(Work item): Transcribe all of the data, leaving nothing out and changing nothing.

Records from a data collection
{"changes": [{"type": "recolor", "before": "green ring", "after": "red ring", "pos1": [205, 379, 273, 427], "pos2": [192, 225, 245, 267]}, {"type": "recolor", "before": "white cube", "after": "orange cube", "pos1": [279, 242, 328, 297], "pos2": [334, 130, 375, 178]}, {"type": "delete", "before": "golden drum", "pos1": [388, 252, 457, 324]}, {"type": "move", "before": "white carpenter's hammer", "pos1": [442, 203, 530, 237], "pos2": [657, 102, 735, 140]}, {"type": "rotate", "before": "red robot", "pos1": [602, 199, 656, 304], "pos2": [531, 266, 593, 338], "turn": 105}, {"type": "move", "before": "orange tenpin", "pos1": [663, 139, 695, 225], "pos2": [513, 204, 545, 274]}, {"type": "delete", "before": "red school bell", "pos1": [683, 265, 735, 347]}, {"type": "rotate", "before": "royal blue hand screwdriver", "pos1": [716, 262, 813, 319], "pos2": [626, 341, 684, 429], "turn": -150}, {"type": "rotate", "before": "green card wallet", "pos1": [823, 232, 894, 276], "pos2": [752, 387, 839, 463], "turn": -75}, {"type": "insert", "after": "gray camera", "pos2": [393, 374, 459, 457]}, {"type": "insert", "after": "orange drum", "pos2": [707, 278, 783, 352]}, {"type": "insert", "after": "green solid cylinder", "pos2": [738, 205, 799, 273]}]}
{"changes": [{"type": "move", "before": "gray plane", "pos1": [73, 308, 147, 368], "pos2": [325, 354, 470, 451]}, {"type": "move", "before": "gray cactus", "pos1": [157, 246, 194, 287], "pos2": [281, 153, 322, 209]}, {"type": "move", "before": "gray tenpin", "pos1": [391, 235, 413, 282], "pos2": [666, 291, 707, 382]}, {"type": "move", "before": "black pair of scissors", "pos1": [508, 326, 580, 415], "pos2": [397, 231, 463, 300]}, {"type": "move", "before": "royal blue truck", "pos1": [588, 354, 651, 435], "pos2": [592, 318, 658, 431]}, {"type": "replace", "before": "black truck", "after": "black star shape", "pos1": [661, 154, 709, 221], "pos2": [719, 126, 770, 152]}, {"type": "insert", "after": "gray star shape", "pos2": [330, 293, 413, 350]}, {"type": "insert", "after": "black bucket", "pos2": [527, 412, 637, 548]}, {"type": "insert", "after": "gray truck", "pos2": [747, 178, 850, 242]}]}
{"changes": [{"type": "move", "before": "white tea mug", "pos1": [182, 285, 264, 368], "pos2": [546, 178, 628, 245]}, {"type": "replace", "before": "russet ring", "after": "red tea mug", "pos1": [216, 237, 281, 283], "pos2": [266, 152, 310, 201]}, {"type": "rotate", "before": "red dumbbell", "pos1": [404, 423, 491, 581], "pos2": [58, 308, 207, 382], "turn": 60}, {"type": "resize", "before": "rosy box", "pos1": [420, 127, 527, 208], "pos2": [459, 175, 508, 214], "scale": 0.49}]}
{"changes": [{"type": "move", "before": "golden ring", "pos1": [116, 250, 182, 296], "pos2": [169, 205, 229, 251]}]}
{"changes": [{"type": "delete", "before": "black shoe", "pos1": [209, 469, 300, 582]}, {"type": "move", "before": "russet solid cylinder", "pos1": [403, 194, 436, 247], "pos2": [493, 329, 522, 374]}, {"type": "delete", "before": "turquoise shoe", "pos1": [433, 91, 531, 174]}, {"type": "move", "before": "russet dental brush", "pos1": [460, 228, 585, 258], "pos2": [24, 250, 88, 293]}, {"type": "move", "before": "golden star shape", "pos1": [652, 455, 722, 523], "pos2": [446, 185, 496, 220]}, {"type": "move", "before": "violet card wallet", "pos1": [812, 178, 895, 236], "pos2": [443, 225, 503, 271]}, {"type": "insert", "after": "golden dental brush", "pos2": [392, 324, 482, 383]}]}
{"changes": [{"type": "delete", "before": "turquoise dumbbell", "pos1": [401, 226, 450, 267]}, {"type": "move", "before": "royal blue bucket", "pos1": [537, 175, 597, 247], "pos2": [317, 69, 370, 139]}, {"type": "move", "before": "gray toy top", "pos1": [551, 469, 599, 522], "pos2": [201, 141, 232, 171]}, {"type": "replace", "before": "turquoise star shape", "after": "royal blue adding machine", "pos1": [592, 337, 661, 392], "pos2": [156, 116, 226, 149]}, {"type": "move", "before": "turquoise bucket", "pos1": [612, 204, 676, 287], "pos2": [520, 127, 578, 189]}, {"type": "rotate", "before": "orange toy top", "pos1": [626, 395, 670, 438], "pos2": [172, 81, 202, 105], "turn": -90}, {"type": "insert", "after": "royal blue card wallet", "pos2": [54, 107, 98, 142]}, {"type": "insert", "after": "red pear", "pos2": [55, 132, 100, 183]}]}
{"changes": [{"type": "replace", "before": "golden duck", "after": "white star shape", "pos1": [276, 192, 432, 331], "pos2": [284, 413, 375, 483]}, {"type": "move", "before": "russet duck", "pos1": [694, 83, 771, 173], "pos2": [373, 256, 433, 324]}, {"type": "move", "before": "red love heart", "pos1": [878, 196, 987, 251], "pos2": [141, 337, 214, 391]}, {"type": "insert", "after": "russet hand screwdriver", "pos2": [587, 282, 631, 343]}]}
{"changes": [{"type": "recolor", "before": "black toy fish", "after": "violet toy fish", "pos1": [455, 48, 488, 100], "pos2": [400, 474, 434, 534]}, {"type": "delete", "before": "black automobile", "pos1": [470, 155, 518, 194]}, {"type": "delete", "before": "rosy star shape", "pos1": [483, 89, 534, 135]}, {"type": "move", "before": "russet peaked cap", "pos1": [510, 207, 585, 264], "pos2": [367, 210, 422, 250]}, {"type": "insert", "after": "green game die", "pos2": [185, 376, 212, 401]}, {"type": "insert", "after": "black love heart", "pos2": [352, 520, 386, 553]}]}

(Reply):
{"changes": [{"type": "recolor", "before": "green ring", "after": "red ring", "pos1": [205, 379, 273, 427], "pos2": [192, 225, 245, 267]}, {"type": "recolor", "before": "white cube", "after": "orange cube", "pos1": [279, 242, 328, 297], "pos2": [334, 130, 375, 178]}, {"type": "delete", "before": "golden drum", "pos1": [388, 252, 457, 324]}, {"type": "move", "before": "white carpenter's hammer", "pos1": [442, 203, 530, 237], "pos2": [657, 102, 735, 140]}, {"type": "rotate", "before": "red robot", "pos1": [602, 199, 656, 304], "pos2": [531, 266, 593, 338], "turn": 105}, {"type": "move", "before": "orange tenpin", "pos1": [663, 139, 695, 225], "pos2": [513, 204, 545, 274]}, {"type": "delete", "before": "red school bell", "pos1": [683, 265, 735, 347]}, {"type": "rotate", "before": "royal blue hand screwdriver", "pos1": [716, 262, 813, 319], "pos2": [626, 341, 684, 429], "turn": -150}, {"type": "rotate", "before": "green card wallet", "pos1": [823, 232, 894, 276], "pos2": [752, 387, 839, 463], "turn": -75}, {"type": "insert", "after": "gray camera", "pos2": [393, 374, 459, 457]}, {"type": "insert", "after": "orange drum", "pos2": [707, 278, 783, 352]}, {"type": "insert", "after": "green solid cylinder", "pos2": [738, 205, 799, 273]}]}
{"changes": [{"type": "move", "before": "gray plane", "pos1": [73, 308, 147, 368], "pos2": [325, 354, 470, 451]}, {"type": "move", "before": "gray cactus", "pos1": [157, 246, 194, 287], "pos2": [281, 153, 322, 209]}, {"type": "move", "before": "gray tenpin", "pos1": [391, 235, 413, 282], "pos2": [666, 291, 707, 382]}, {"type": "move", "before": "black pair of scissors", "pos1": [508, 326, 580, 415], "pos2": [397, 231, 463, 300]}, {"type": "move", "before": "royal blue truck", "pos1": [588, 354, 651, 435], "pos2": [592, 318, 658, 431]}, {"type": "replace", "before": "black truck", "after": "black star shape", "pos1": [661, 154, 709, 221], "pos2": [719, 126, 770, 152]}, {"type": "insert", "after": "gray star shape", "pos2": [330, 293, 413, 350]}, {"type": "insert", "after": "black bucket", "pos2": [527, 412, 637, 548]}, {"type": "insert", "after": "gray truck", "pos2": [747, 178, 850, 242]}]}
{"changes": [{"type": "move", "before": "white tea mug", "pos1": [182, 285, 264, 368], "pos2": [546, 178, 628, 245]}, {"type": "replace", "before": "russet ring", "after": "red tea mug", "pos1": [216, 237, 281, 283], "pos2": [266, 152, 310, 201]}, {"type": "rotate", "before": "red dumbbell", "pos1": [404, 423, 491, 581], "pos2": [58, 308, 207, 382], "turn": 60}, {"type": "resize", "before": "rosy box", "pos1": [420, 127, 527, 208], "pos2": [459, 175, 508, 214], "scale": 0.49}]}
{"changes": [{"type": "move", "before": "golden ring", "pos1": [116, 250, 182, 296], "pos2": [169, 205, 229, 251]}]}
{"changes": [{"type": "delete", "before": "black shoe", "pos1": [209, 469, 300, 582]}, {"type": "move", "before": "russet solid cylinder", "pos1": [403, 194, 436, 247], "pos2": [493, 329, 522, 374]}, {"type": "delete", "before": "turquoise shoe", "pos1": [433, 91, 531, 174]}, {"type": "move", "before": "russet dental brush", "pos1": [460, 228, 585, 258], "pos2": [24, 250, 88, 293]}, {"type": "move", "before": "golden star shape", "pos1": [652, 455, 722, 523], "pos2": [446, 185, 496, 220]}, {"type": "move", "before": "violet card wallet", "pos1": [812, 178, 895, 236], "pos2": [443, 225, 503, 271]}, {"type": "insert", "after": "golden dental brush", "pos2": [392, 324, 482, 383]}]}
{"changes": [{"type": "delete", "before": "turquoise dumbbell", "pos1": [401, 226, 450, 267]}, {"type": "move", "before": "royal blue bucket", "pos1": [537, 175, 597, 247], "pos2": [317, 69, 370, 139]}, {"type": "move", "before": "gray toy top", "pos1": [551, 469, 599, 522], "pos2": [201, 141, 232, 171]}, {"type": "replace", "before": "turquoise star shape", "after": "royal blue adding machine", "pos1": [592, 337, 661, 392], "pos2": [156, 116, 226, 149]}, {"type": "move", "before": "turquoise bucket", "pos1": [612, 204, 676, 287], "pos2": [520, 127, 578, 189]}, {"type": "rotate", "before": "orange toy top", "pos1": [626, 395, 670, 438], "pos2": [172, 81, 202, 105], "turn": -90}, {"type": "insert", "after": "royal blue card wallet", "pos2": [54, 107, 98, 142]}, {"type": "insert", "after": "red pear", "pos2": [55, 132, 100, 183]}]}
{"changes": [{"type": "replace", "before": "golden duck", "after": "white star shape", "pos1": [276, 192, 432, 331], "pos2": [284, 413, 375, 483]}, {"type": "move", "before": "russet duck", "pos1": [694, 83, 771, 173], "pos2": [373, 256, 433, 324]}, {"type": "move", "before": "red love heart", "pos1": [878, 196, 987, 251], "pos2": [141, 337, 214, 391]}, {"type": "insert", "after": "russet hand screwdriver", "pos2": [587, 282, 631, 343]}]}
{"changes": [{"type": "recolor", "before": "black toy fish", "after": "violet toy fish", "pos1": [455, 48, 488, 100], "pos2": [400, 474, 434, 534]}, {"type": "delete", "before": "black automobile", "pos1": [470, 155, 518, 194]}, {"type": "delete", "before": "rosy star shape", "pos1": [483, 89, 534, 135]}, {"type": "move", "before": "russet peaked cap", "pos1": [510, 207, 585, 264], "pos2": [367, 210, 422, 250]}, {"type": "insert", "after": "green game die", "pos2": [185, 376, 212, 401]}, {"type": "insert", "after": "black love heart", "pos2": [352, 520, 386, 553]}]}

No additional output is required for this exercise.